● Description of the task: Find each line below that includes "turquoise", then copy it.

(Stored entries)
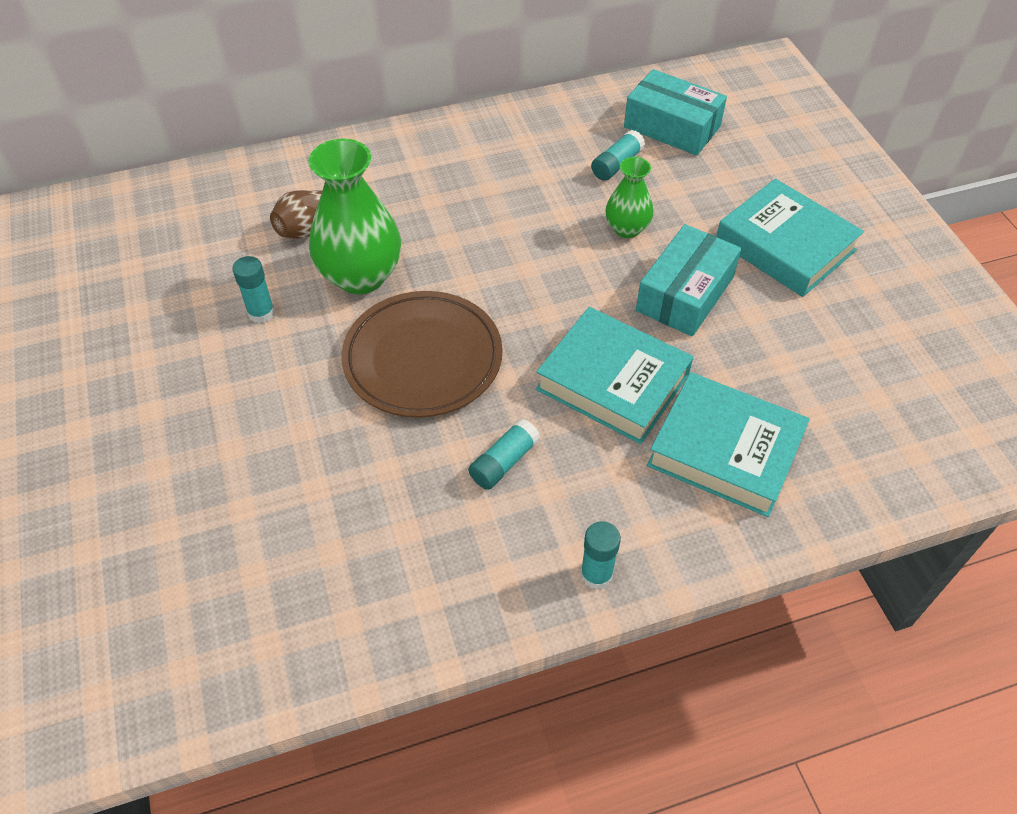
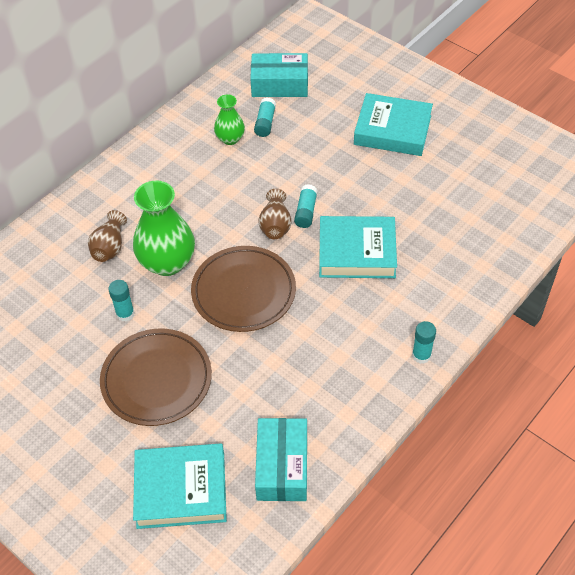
camera: 30 degrees left, 0 degrees up
turquoise glue stick [468,419,540,490] -> turquoise glue stick moved to [294,184,318,228]
green vase [605,157,654,238] -> green vase moved to [214,94,245,145]
turquoise box [636,224,741,337] -> turquoise box moved to [255,418,307,501]
turquoise book [647,372,810,517] -> turquoise book moved to [133,443,227,529]
none -> brown plate [100,329,212,426]
none -> brown vase [258,189,292,239]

● Answer to the problem:
turquoise glue stick [468,419,540,490] -> turquoise glue stick moved to [294,184,318,228]
turquoise box [636,224,741,337] -> turquoise box moved to [255,418,307,501]
turquoise book [647,372,810,517] -> turquoise book moved to [133,443,227,529]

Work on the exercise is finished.